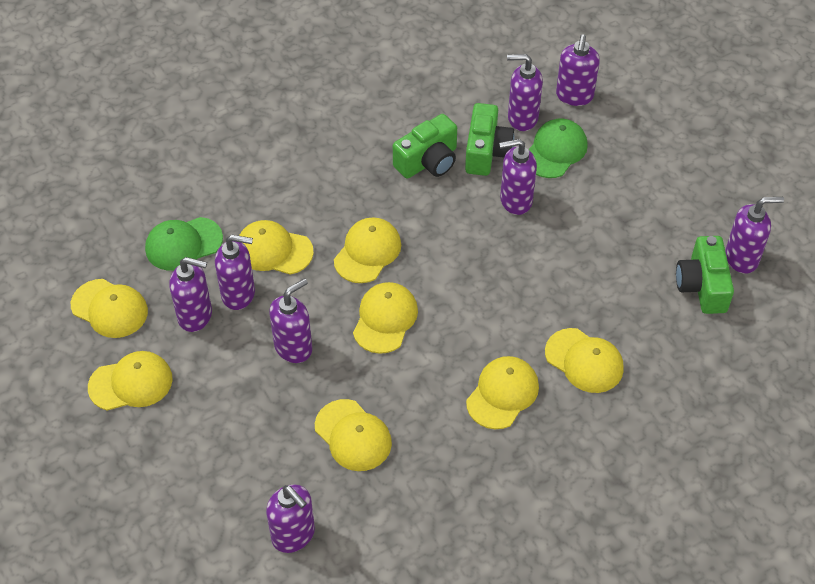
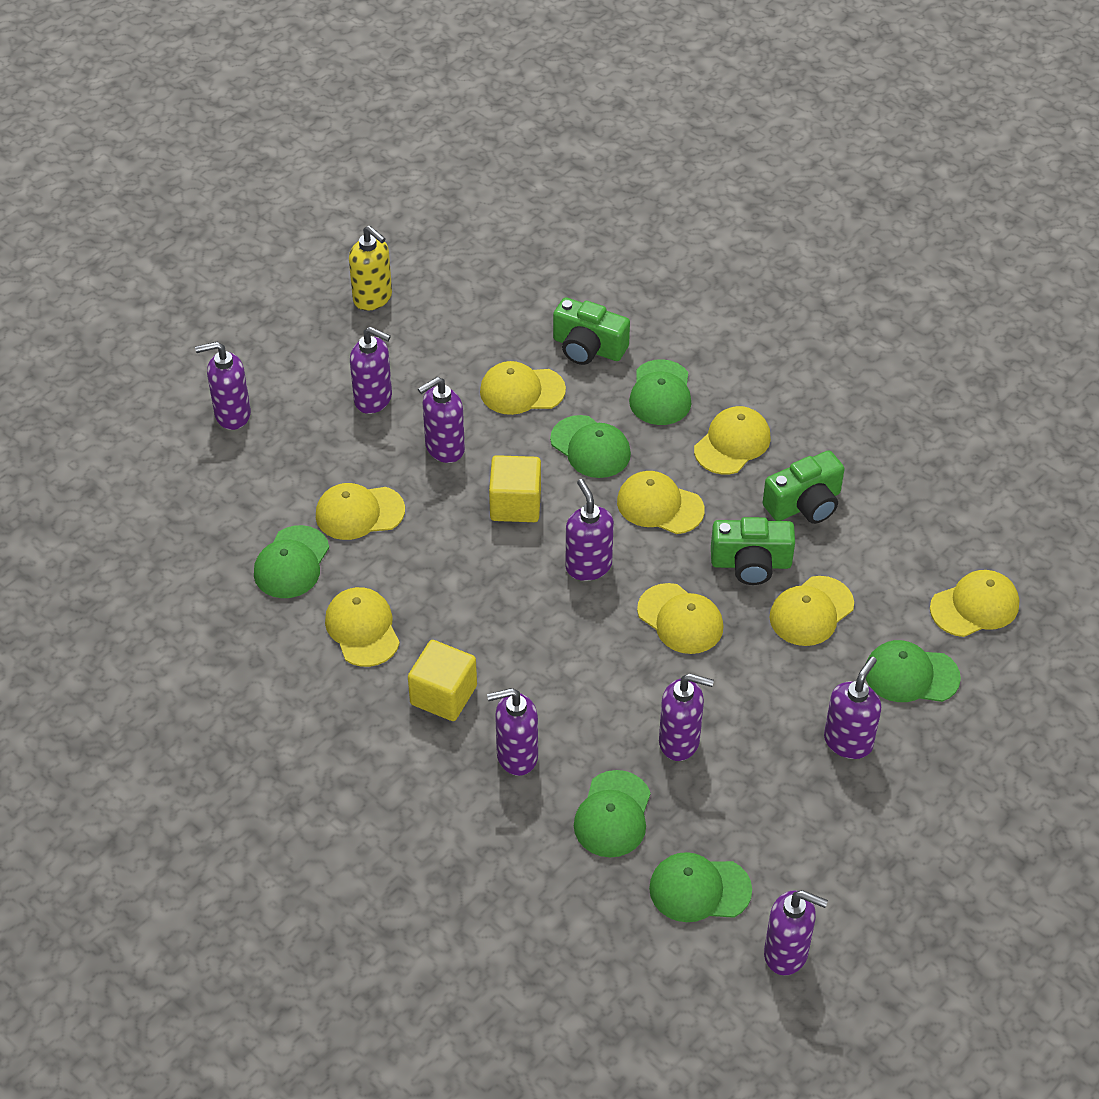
green cap: [145,217,223,271] [528,118,588,178] = 2 -> [254,525,329,598] [550,415,631,478] [574,770,651,857] [629,359,691,425] [649,852,752,922] [865,640,961,702] = 6
yellow cube: none = 0 -> [408,640,477,721] [489,455,541,522] = 2
yellow soap dispenser: none = 0 -> [349,226,392,311] = 1

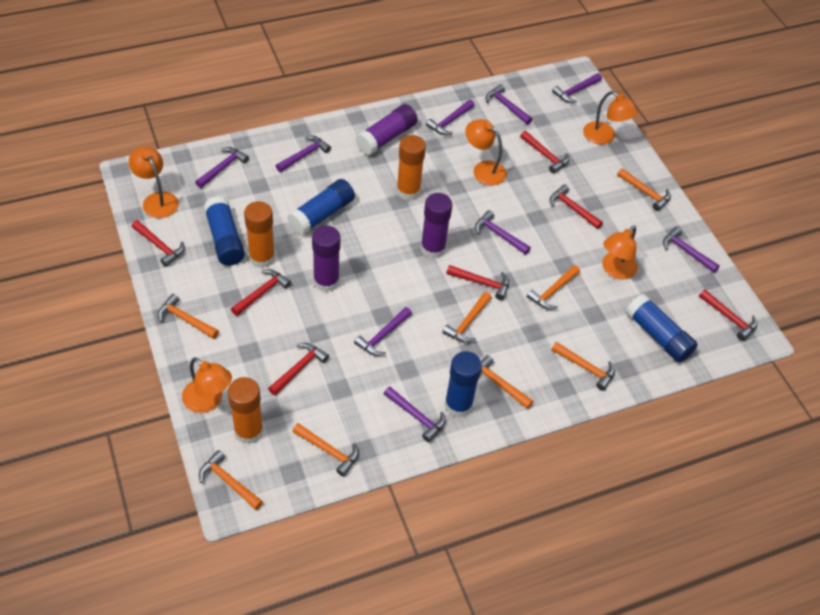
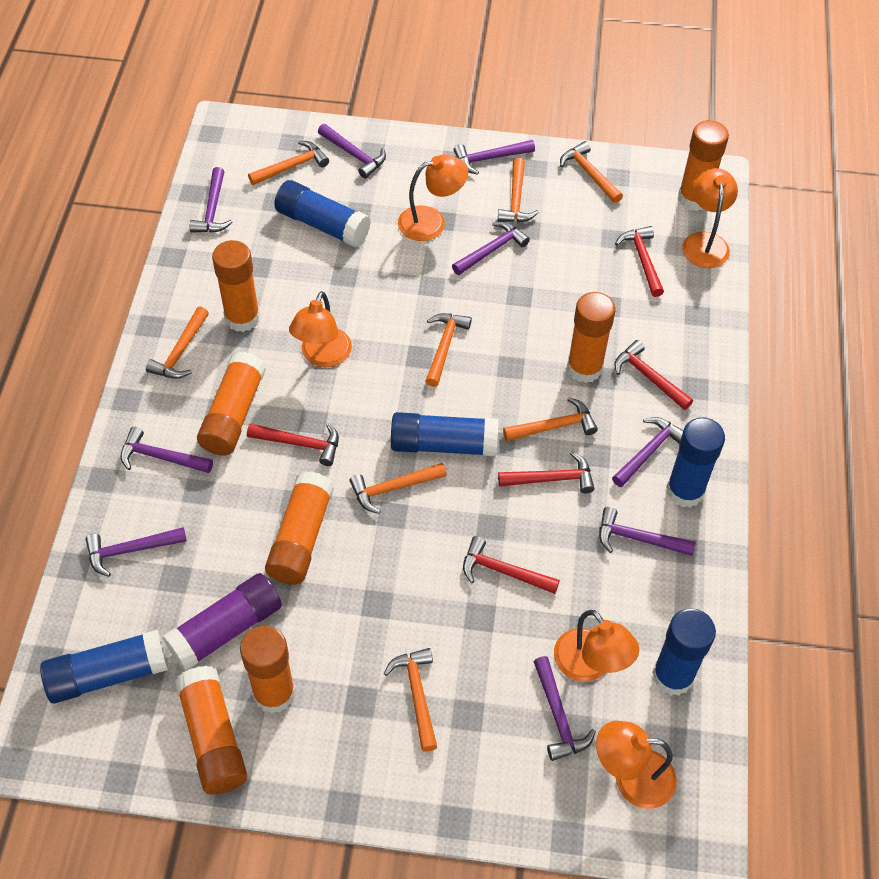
blue glue stick: [204,196,245,266] [287,179,355,235] [444,351,482,417] [626,294,698,363] = 4 -> [40,630,168,704] [274,180,371,247] [391,412,498,457] [652,608,716,696] [666,417,725,508] = 5
orange glue stick: [228,377,264,444] [244,201,275,268] [396,135,426,201] = 3 -> [175,666,247,795] [197,351,266,456] [212,240,260,332] [240,626,295,714] [265,471,334,585] [567,292,616,383] [678,120,729,211] = 7
purple glue stick: [312,225,341,292] [355,104,418,156] [420,193,453,259] = 3 -> [163,573,282,671] = 1
red hammer: [131,220,184,267] [231,269,291,316] [268,343,329,395] [446,265,509,300] [520,131,569,174] [550,184,603,229] [699,289,757,341] = 7 -> [247,423,339,466] [463,536,560,594] [498,452,595,494] [614,340,693,410] [615,226,664,297] = 5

------------------------------

• [TASK]: Repeat all the material above exactly, apart from the pictures.

• [RESULT OF THE TASK]:
green cap: [145,217,223,271] [528,118,588,178] = 2 -> [254,525,329,598] [550,415,631,478] [574,770,651,857] [629,359,691,425] [649,852,752,922] [865,640,961,702] = 6
yellow cube: none = 0 -> [408,640,477,721] [489,455,541,522] = 2
yellow soap dispenser: none = 0 -> [349,226,392,311] = 1

blue glue stick: [204,196,245,266] [287,179,355,235] [444,351,482,417] [626,294,698,363] = 4 -> [40,630,168,704] [274,180,371,247] [391,412,498,457] [652,608,716,696] [666,417,725,508] = 5
orange glue stick: [228,377,264,444] [244,201,275,268] [396,135,426,201] = 3 -> [175,666,247,795] [197,351,266,456] [212,240,260,332] [240,626,295,714] [265,471,334,585] [567,292,616,383] [678,120,729,211] = 7
purple glue stick: [312,225,341,292] [355,104,418,156] [420,193,453,259] = 3 -> [163,573,282,671] = 1
red hammer: [131,220,184,267] [231,269,291,316] [268,343,329,395] [446,265,509,300] [520,131,569,174] [550,184,603,229] [699,289,757,341] = 7 -> [247,423,339,466] [463,536,560,594] [498,452,595,494] [614,340,693,410] [615,226,664,297] = 5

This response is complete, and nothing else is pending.